How to complete this task: Write back every line of the listing exactly, excluding images.

Dataset content:
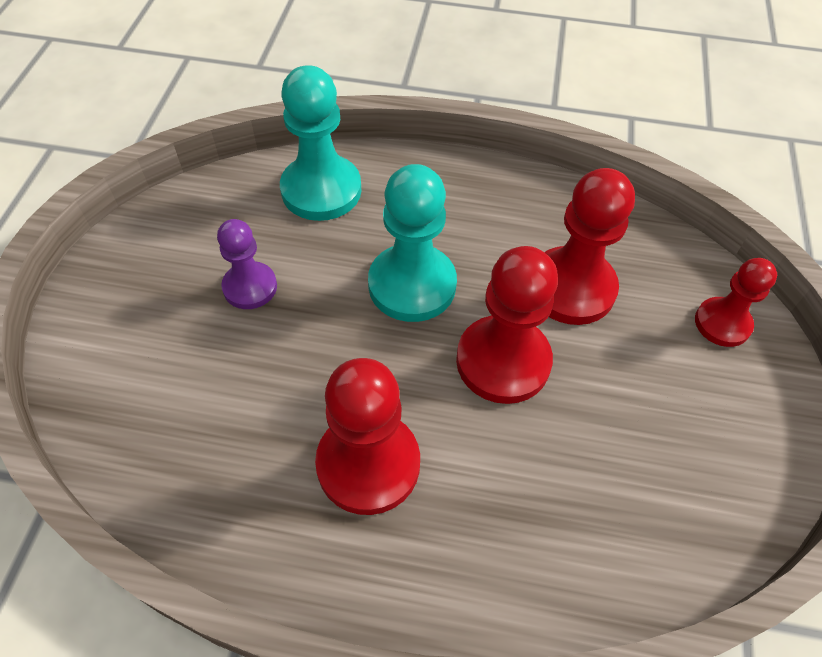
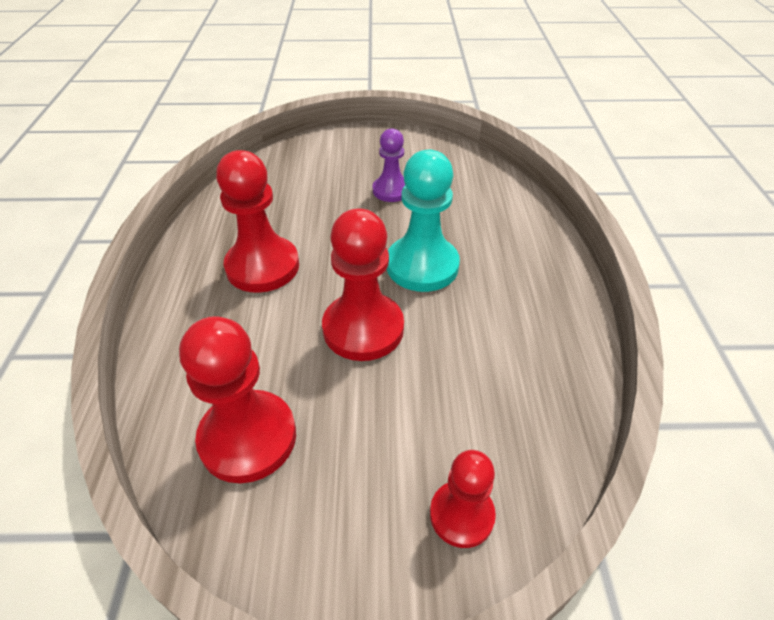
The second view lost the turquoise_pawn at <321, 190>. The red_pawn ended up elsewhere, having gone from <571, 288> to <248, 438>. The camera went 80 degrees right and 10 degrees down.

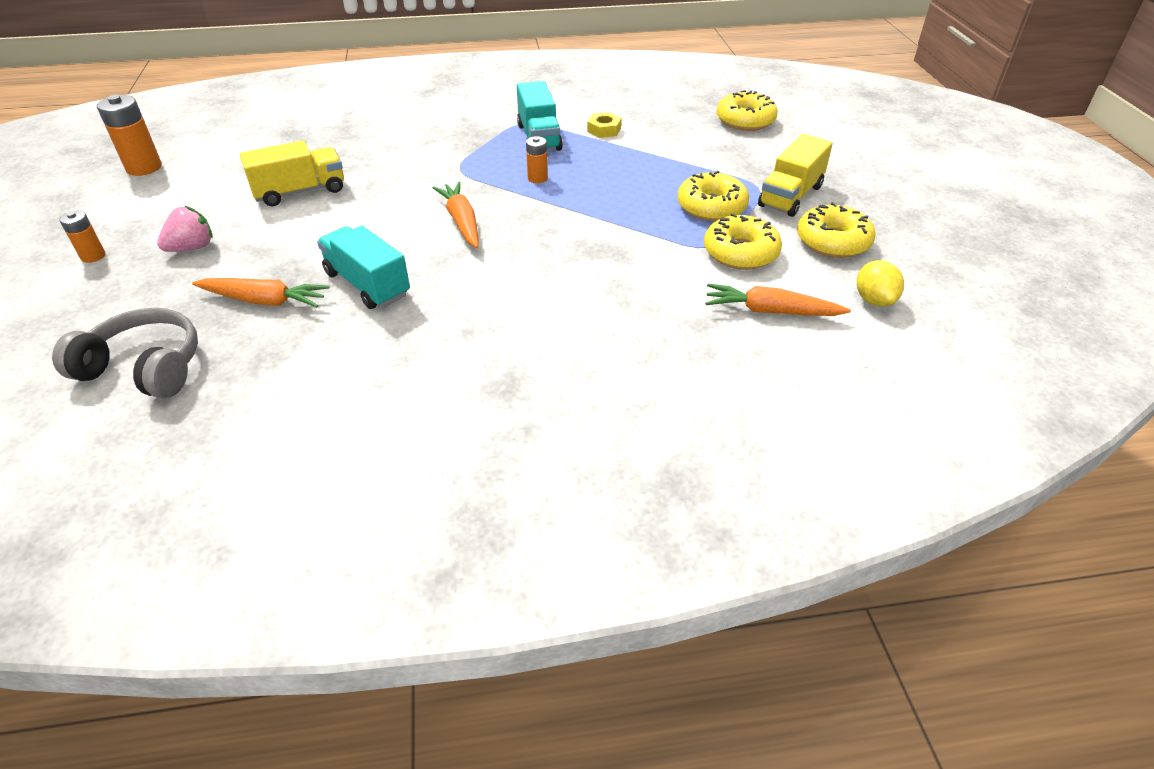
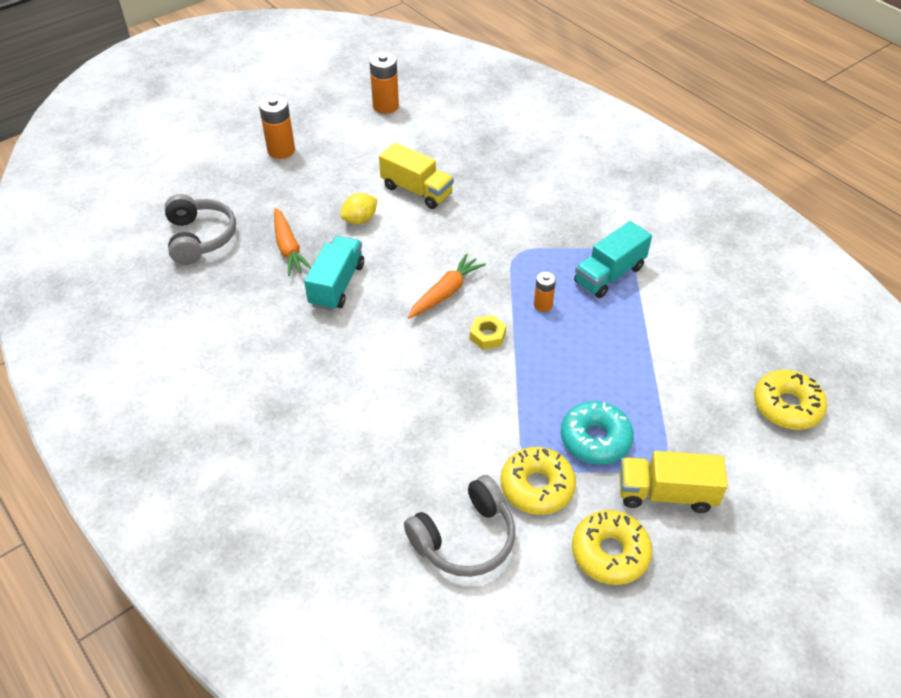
The yellow_nut ended up elsewhere, having gone from <604, 130> to <487, 336>. What was the yellow_donut at <711, 207> turned into the turquoise_donut at <595, 439>. The second view lost the pink_strawberry at <192, 248>. The size of the orange_battery at <93, 256> changed by a factor of 1.72. The yellow_lemon ended up elsewhere, having gone from <874, 300> to <360, 220>. Where the orange_carrot stood at <771, 311>, the grey_headphones came to stand at <465, 538>. The camera went 60 degrees right and 5 degrees up.

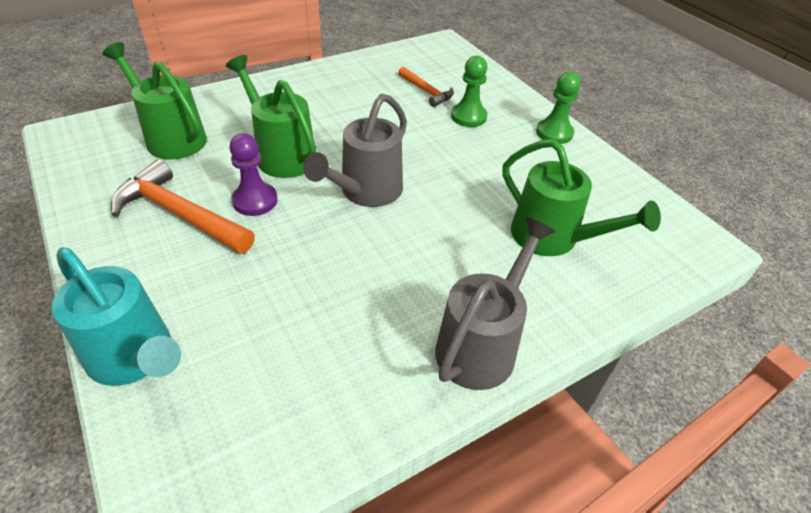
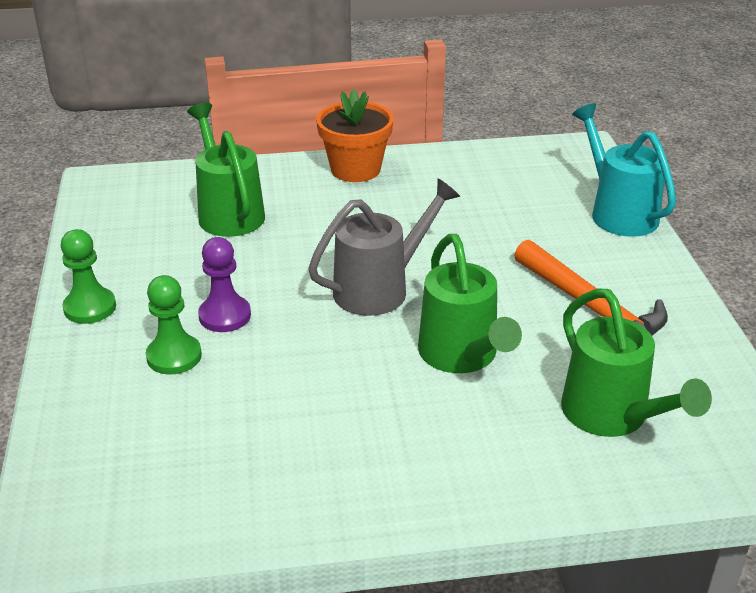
The second view lost the orange_hammer at <426, 91>. The purple_pawn ended up elsewhere, having gone from <255, 201> to <225, 316>. Where the grey_watering_can stood at <482, 343>, the orange_flower_pot came to stand at <355, 169>. The camera went 155 degrees left and 10 degrees down.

Task solution:
The second view lost the turquoise_pawn at <321, 190>. The red_pawn ended up elsewhere, having gone from <571, 288> to <248, 438>. The camera went 80 degrees right and 10 degrees down.

The yellow_nut ended up elsewhere, having gone from <604, 130> to <487, 336>. What was the yellow_donut at <711, 207> turned into the turquoise_donut at <595, 439>. The second view lost the pink_strawberry at <192, 248>. The size of the orange_battery at <93, 256> changed by a factor of 1.72. The yellow_lemon ended up elsewhere, having gone from <874, 300> to <360, 220>. Where the orange_carrot stood at <771, 311>, the grey_headphones came to stand at <465, 538>. The camera went 60 degrees right and 5 degrees up.

The second view lost the orange_hammer at <426, 91>. The purple_pawn ended up elsewhere, having gone from <255, 201> to <225, 316>. Where the grey_watering_can stood at <482, 343>, the orange_flower_pot came to stand at <355, 169>. The camera went 155 degrees left and 10 degrees down.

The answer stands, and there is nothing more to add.